_What to work on:_ Reproduce each line of the entries that carries "camera".

━━━ The data ━━━

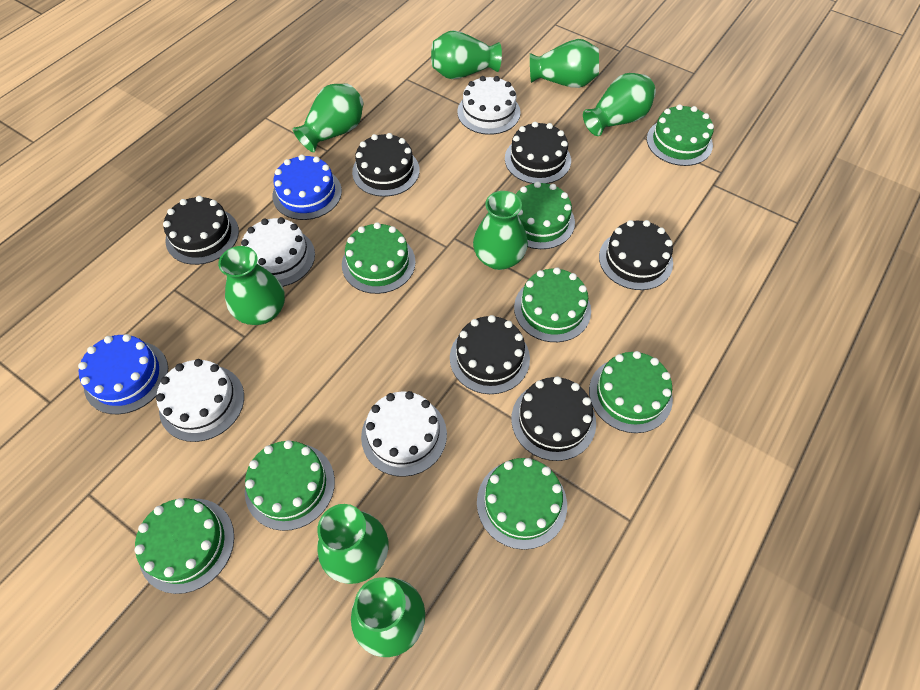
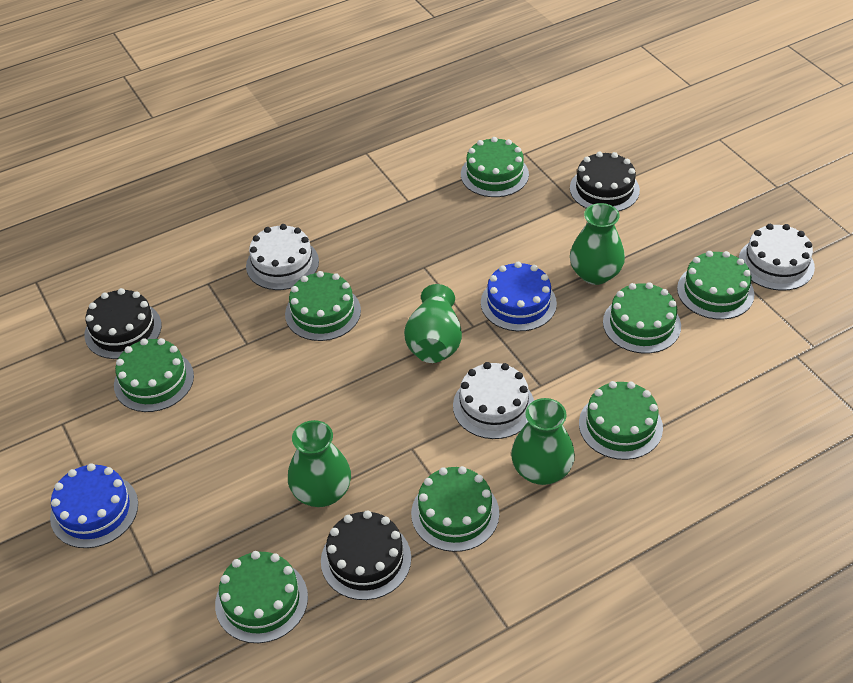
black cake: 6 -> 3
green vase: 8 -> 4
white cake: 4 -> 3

━━━
━━━ The data ━━━

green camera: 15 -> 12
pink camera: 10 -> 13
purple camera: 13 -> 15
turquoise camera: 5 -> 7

━━━

_Answer area:_
green camera: 15 -> 12
pink camera: 10 -> 13
purple camera: 13 -> 15
turquoise camera: 5 -> 7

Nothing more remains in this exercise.